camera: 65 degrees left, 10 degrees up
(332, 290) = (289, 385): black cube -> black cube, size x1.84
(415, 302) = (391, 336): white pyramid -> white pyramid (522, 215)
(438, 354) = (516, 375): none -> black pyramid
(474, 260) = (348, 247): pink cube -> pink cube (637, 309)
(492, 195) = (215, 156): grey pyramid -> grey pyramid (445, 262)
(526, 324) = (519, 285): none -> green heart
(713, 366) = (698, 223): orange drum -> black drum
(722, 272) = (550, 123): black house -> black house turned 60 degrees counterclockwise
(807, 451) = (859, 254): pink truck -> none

--------

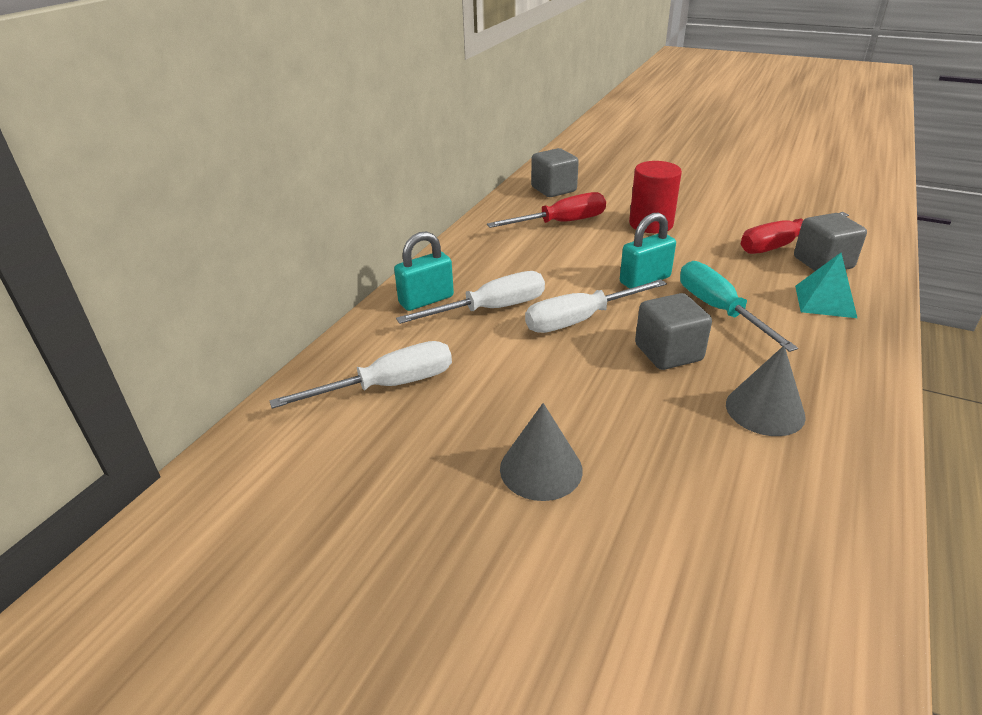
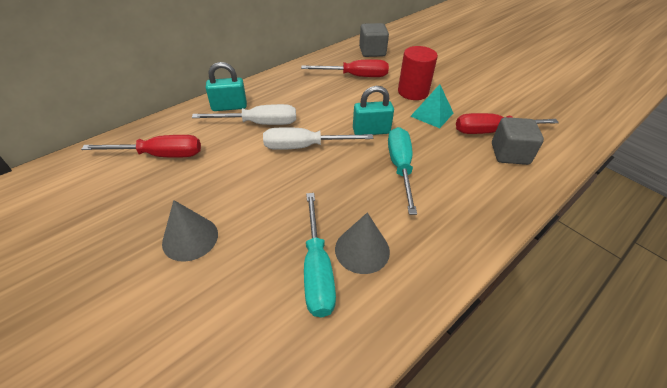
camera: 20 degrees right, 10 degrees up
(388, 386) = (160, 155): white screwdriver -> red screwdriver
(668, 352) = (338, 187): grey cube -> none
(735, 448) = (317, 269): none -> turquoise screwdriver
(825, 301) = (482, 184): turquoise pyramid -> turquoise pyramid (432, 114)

--------

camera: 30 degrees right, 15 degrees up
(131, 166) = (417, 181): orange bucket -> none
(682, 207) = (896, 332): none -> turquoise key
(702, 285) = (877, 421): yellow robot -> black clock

--------

ABOUT THIS EXERCISE — Lines containing the word "black" are to be pulled from the records and copied.

TASK OUTPUT —
(332, 290) = (289, 385): black cube -> black cube, size x1.84
(438, 354) = (516, 375): none -> black pyramid
(713, 366) = (698, 223): orange drum -> black drum
(722, 272) = (550, 123): black house -> black house turned 60 degrees counterclockwise
(702, 285) = (877, 421): yellow robot -> black clock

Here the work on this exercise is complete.